=== To do ===
Produce an exact transcription of the data, with the images left out.

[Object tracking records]
══════════
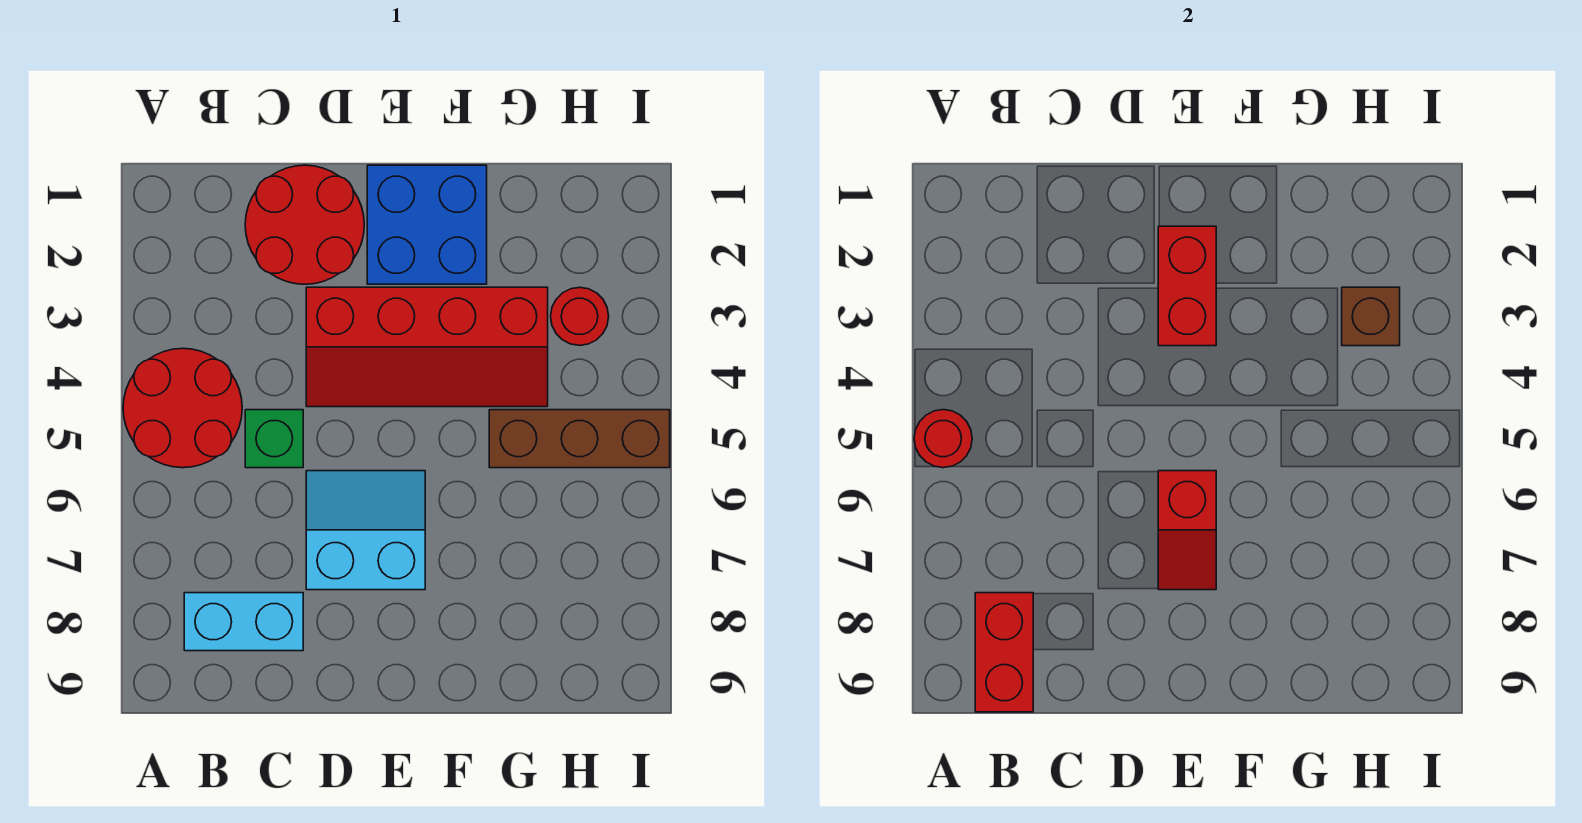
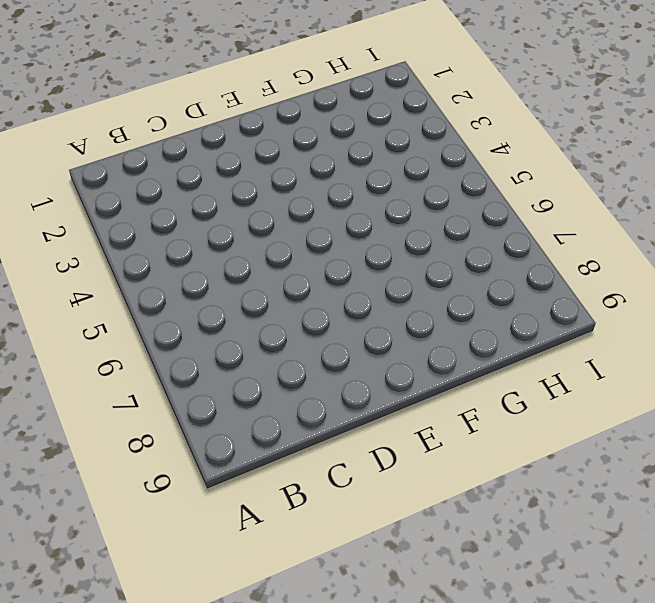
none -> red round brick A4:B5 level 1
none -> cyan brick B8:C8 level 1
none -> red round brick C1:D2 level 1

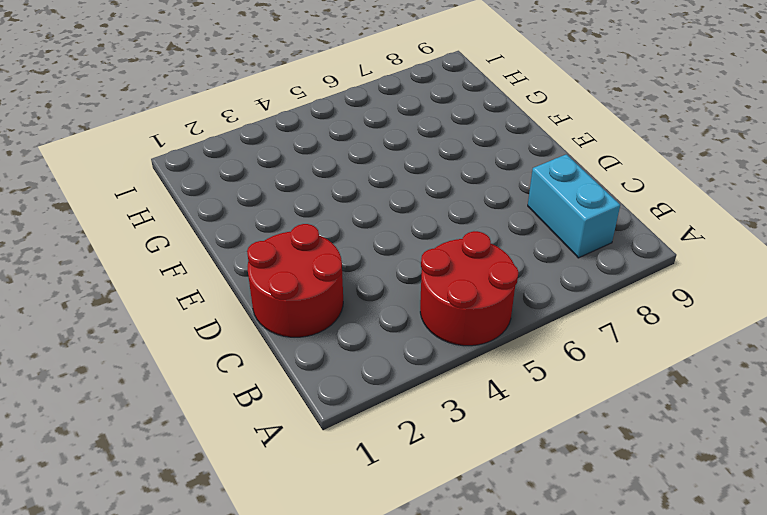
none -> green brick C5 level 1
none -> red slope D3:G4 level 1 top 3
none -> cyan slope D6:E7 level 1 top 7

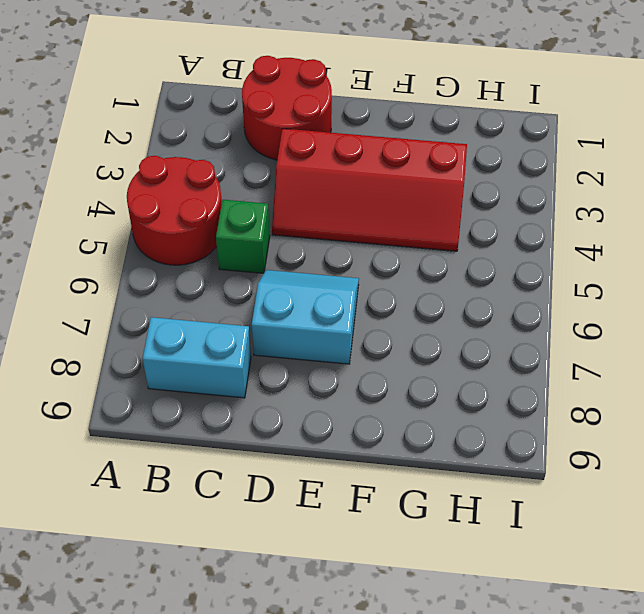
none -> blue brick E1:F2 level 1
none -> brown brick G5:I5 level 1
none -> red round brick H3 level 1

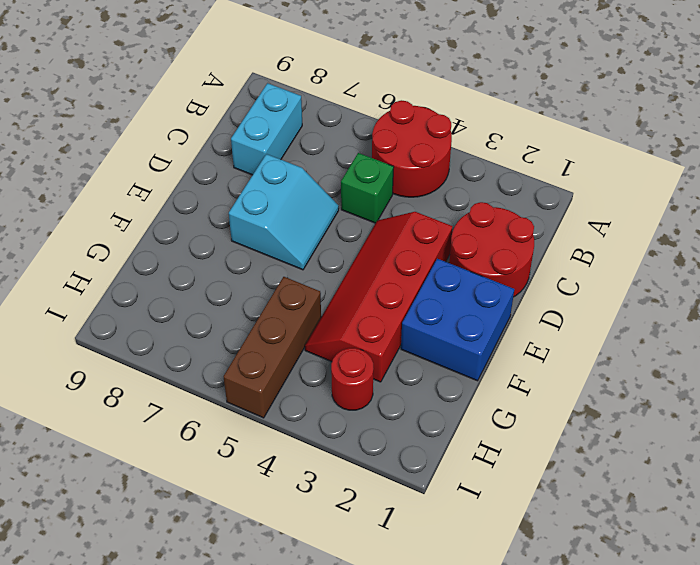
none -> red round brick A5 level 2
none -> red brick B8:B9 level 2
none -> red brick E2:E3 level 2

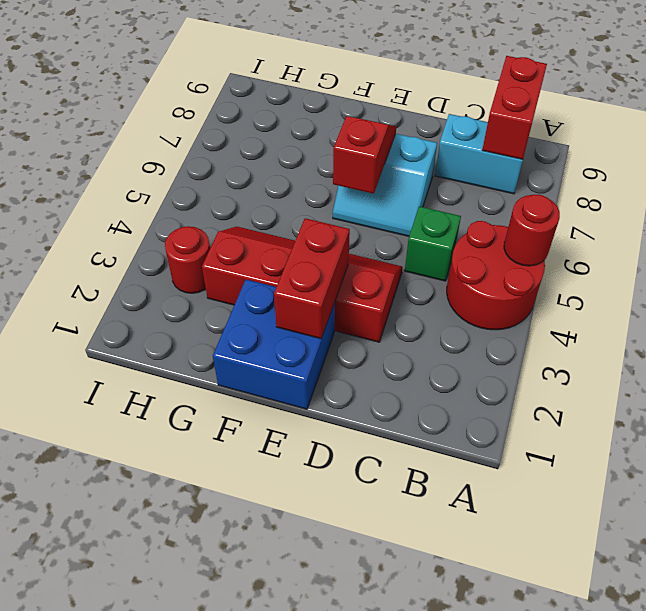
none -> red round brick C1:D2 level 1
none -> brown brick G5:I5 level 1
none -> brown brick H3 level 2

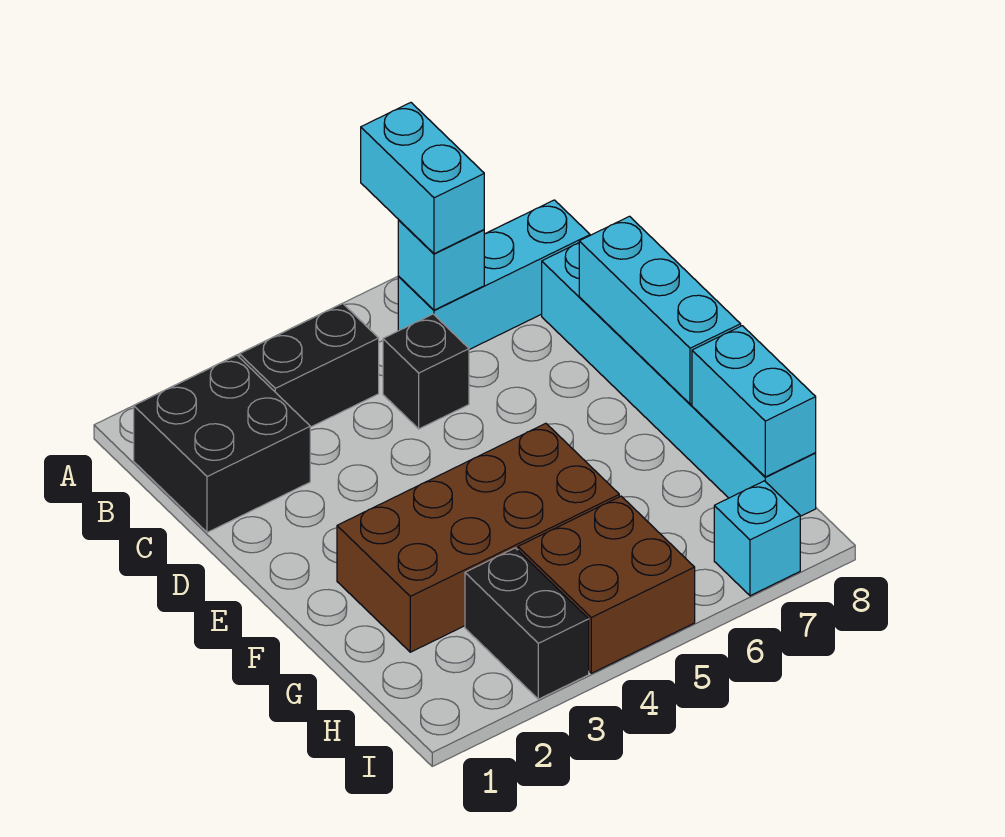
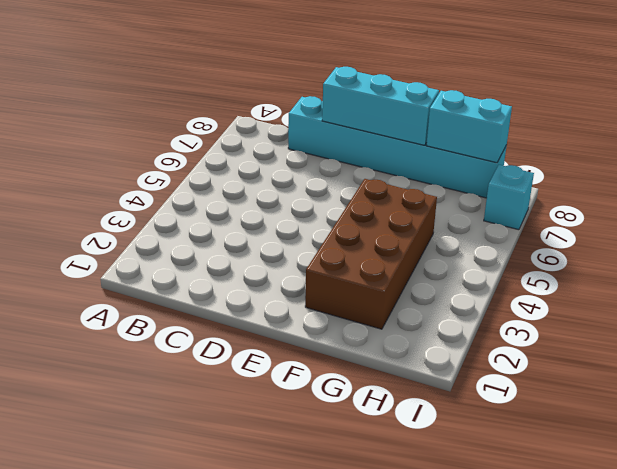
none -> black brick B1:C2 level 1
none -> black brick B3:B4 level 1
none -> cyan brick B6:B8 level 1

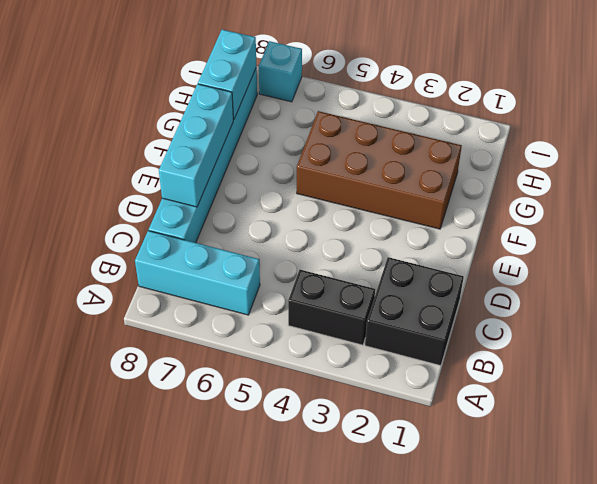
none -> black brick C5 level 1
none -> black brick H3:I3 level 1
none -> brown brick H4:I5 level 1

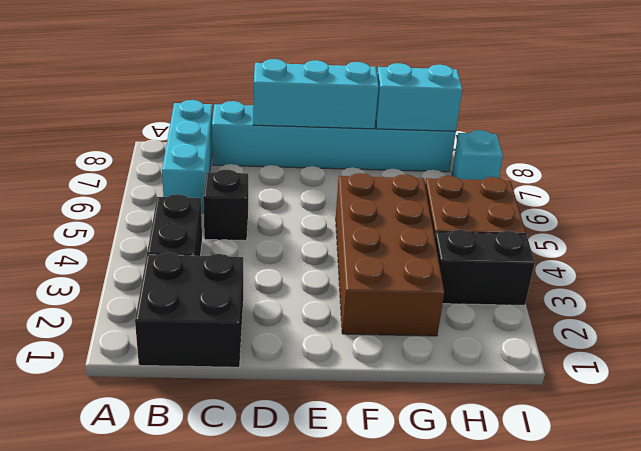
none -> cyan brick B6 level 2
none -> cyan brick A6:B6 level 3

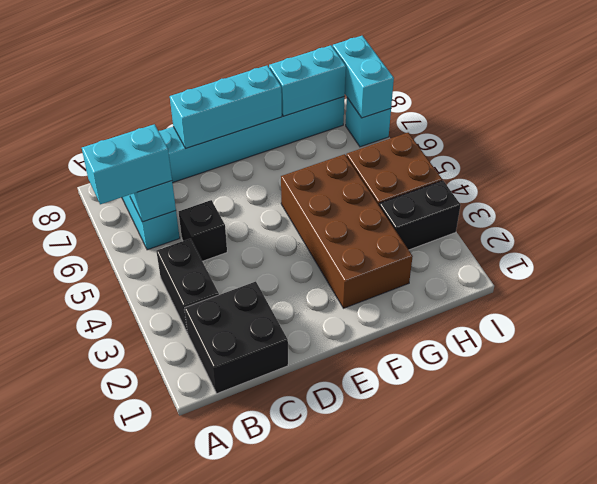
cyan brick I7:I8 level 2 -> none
══════════
=== Answer section ===
none -> red round brick A4:B5 level 1
none -> cyan brick B8:C8 level 1
none -> red round brick C1:D2 level 1

none -> green brick C5 level 1
none -> red slope D3:G4 level 1 top 3
none -> cyan slope D6:E7 level 1 top 7

none -> blue brick E1:F2 level 1
none -> brown brick G5:I5 level 1
none -> red round brick H3 level 1

none -> red round brick A5 level 2
none -> red brick B8:B9 level 2
none -> red brick E2:E3 level 2

none -> red round brick C1:D2 level 1
none -> brown brick G5:I5 level 1
none -> brown brick H3 level 2

none -> black brick B1:C2 level 1
none -> black brick B3:B4 level 1
none -> cyan brick B6:B8 level 1

none -> black brick C5 level 1
none -> black brick H3:I3 level 1
none -> brown brick H4:I5 level 1

none -> cyan brick B6 level 2
none -> cyan brick A6:B6 level 3

cyan brick I7:I8 level 2 -> none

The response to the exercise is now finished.